**YOUR GOAL**
Only the lines from the one containing "camera: 30 degrees right, 15 degrees down" through the end of the data belong in the answer; reproduce them exactly.

**MATERIALS PROVIDED**

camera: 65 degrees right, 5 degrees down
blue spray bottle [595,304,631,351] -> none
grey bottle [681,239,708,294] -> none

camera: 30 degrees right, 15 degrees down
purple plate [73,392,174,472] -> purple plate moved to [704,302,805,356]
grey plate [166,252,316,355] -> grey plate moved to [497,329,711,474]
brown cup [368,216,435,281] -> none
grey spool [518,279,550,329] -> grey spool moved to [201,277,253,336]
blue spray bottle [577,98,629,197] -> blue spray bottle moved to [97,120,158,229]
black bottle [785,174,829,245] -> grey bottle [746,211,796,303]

**TASK RESPONSE**
camera: 30 degrees right, 15 degrees down
purple plate [73,392,174,472] -> purple plate moved to [704,302,805,356]
grey plate [166,252,316,355] -> grey plate moved to [497,329,711,474]
brown cup [368,216,435,281] -> none
grey spool [518,279,550,329] -> grey spool moved to [201,277,253,336]
blue spray bottle [577,98,629,197] -> blue spray bottle moved to [97,120,158,229]
black bottle [785,174,829,245] -> grey bottle [746,211,796,303]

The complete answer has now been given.